# Your objective:
With the records below as your source, retype each line exactly from the top down to the line that contains "building: none -> [213,143,400,279]", and include that line.

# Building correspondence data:
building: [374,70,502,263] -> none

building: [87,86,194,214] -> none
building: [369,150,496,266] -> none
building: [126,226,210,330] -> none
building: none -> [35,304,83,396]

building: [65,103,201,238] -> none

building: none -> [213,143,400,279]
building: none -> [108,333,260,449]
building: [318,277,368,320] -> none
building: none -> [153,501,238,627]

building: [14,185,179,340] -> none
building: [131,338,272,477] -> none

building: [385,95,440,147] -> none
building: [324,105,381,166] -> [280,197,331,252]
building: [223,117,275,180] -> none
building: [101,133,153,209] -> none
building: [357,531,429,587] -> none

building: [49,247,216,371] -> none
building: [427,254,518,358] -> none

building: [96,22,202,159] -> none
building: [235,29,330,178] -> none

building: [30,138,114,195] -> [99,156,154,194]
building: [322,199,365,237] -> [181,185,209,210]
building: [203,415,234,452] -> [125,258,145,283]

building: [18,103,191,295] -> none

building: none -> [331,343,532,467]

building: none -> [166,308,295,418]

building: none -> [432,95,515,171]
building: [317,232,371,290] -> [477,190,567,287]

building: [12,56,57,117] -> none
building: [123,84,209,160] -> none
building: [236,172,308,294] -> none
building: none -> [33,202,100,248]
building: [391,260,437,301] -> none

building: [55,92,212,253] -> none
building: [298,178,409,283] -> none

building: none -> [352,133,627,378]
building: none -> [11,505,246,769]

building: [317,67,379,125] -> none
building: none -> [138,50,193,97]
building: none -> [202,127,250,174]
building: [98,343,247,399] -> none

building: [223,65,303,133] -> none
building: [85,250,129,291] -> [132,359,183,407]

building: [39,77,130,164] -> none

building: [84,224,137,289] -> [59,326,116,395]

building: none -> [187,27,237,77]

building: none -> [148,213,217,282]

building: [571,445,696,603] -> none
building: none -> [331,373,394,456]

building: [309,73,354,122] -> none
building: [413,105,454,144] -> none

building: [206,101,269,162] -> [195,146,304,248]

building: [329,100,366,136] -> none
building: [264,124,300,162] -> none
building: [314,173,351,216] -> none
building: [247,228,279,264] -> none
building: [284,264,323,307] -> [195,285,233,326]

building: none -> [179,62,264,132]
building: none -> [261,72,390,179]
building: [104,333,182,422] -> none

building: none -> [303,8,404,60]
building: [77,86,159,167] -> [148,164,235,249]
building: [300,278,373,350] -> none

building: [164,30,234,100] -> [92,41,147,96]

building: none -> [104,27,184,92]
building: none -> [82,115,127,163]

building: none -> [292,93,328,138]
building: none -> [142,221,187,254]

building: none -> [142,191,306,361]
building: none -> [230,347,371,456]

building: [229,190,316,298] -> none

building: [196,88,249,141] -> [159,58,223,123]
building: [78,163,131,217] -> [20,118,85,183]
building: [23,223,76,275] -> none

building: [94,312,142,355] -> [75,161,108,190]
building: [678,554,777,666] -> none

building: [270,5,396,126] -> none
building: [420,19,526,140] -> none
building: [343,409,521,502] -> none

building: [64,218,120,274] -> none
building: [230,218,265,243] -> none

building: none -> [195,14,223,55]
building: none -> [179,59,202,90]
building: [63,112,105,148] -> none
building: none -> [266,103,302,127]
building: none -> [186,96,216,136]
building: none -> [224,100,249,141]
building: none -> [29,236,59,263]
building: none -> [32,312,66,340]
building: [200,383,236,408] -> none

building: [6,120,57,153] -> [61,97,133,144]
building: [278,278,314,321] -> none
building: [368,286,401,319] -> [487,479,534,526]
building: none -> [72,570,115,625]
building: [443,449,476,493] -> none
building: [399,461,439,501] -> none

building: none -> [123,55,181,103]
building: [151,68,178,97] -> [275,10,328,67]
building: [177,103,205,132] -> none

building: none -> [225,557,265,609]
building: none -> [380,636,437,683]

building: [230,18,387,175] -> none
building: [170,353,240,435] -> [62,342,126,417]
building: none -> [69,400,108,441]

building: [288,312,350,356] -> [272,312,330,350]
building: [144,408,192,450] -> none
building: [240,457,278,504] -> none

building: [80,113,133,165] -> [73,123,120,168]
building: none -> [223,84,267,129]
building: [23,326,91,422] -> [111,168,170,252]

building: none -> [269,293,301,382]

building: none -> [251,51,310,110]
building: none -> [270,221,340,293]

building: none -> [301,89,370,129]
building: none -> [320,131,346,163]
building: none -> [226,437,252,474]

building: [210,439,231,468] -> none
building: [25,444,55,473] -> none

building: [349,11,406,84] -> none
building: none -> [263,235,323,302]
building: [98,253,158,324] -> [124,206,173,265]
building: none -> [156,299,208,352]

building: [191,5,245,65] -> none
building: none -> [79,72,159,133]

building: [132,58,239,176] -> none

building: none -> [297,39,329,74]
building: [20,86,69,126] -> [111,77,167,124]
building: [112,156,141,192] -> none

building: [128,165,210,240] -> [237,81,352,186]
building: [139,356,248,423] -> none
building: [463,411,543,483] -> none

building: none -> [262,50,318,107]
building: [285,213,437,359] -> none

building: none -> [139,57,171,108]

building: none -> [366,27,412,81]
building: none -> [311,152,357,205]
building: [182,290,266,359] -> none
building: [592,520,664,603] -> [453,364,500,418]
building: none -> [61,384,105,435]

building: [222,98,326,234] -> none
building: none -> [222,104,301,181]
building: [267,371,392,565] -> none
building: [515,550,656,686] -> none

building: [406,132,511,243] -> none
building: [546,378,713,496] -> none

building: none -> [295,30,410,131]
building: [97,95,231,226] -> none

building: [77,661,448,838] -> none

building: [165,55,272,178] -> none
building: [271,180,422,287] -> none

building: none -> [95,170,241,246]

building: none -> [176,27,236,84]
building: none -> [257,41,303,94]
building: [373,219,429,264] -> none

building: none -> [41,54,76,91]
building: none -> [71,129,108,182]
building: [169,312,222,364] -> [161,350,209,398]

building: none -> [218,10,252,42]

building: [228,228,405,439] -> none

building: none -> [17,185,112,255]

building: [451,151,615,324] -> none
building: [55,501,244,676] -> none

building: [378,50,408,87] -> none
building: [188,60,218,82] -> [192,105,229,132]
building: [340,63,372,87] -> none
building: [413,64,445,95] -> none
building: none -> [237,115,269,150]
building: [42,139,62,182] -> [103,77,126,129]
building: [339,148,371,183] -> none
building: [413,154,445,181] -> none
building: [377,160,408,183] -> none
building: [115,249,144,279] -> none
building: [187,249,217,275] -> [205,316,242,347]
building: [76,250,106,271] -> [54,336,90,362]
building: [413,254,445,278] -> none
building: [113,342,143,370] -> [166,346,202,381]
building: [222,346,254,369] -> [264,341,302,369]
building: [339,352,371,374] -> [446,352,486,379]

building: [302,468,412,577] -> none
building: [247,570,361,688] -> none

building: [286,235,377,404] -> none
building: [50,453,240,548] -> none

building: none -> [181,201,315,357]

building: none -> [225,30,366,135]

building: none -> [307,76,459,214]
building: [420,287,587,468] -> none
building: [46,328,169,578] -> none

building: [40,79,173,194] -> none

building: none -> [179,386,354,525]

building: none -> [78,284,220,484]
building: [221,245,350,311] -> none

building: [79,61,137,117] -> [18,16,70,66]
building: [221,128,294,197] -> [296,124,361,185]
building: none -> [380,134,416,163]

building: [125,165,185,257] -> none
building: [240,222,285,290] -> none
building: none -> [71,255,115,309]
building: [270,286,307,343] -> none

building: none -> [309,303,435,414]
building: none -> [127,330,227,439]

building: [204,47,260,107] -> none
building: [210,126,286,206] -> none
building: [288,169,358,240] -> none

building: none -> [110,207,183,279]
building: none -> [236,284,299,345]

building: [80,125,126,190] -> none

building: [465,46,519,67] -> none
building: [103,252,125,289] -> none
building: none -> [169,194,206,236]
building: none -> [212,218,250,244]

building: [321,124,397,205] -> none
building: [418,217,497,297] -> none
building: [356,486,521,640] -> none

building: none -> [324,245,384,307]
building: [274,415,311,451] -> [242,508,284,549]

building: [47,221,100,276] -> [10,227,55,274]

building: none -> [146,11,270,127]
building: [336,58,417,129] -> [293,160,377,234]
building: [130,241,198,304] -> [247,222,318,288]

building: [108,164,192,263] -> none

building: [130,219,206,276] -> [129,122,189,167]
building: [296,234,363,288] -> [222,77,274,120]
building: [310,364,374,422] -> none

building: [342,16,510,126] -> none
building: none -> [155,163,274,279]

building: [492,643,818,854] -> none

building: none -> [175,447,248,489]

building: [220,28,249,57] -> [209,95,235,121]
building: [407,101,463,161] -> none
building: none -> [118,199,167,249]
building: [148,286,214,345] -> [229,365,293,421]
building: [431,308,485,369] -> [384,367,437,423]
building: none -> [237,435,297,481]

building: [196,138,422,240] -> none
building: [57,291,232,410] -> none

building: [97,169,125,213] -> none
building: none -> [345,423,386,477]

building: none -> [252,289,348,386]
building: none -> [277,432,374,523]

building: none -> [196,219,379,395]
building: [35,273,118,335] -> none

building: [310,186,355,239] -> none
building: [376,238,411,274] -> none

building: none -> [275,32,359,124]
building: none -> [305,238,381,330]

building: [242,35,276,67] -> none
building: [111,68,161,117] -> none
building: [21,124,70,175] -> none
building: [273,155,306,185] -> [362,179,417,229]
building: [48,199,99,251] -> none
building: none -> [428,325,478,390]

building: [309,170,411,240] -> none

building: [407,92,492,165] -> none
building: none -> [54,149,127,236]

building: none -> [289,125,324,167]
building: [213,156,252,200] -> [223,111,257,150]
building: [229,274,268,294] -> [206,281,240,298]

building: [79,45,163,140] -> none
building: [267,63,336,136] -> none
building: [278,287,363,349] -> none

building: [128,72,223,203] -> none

# Response below:
building: [374,70,502,263] -> none

building: [87,86,194,214] -> none
building: [369,150,496,266] -> none
building: [126,226,210,330] -> none
building: none -> [35,304,83,396]

building: [65,103,201,238] -> none

building: none -> [213,143,400,279]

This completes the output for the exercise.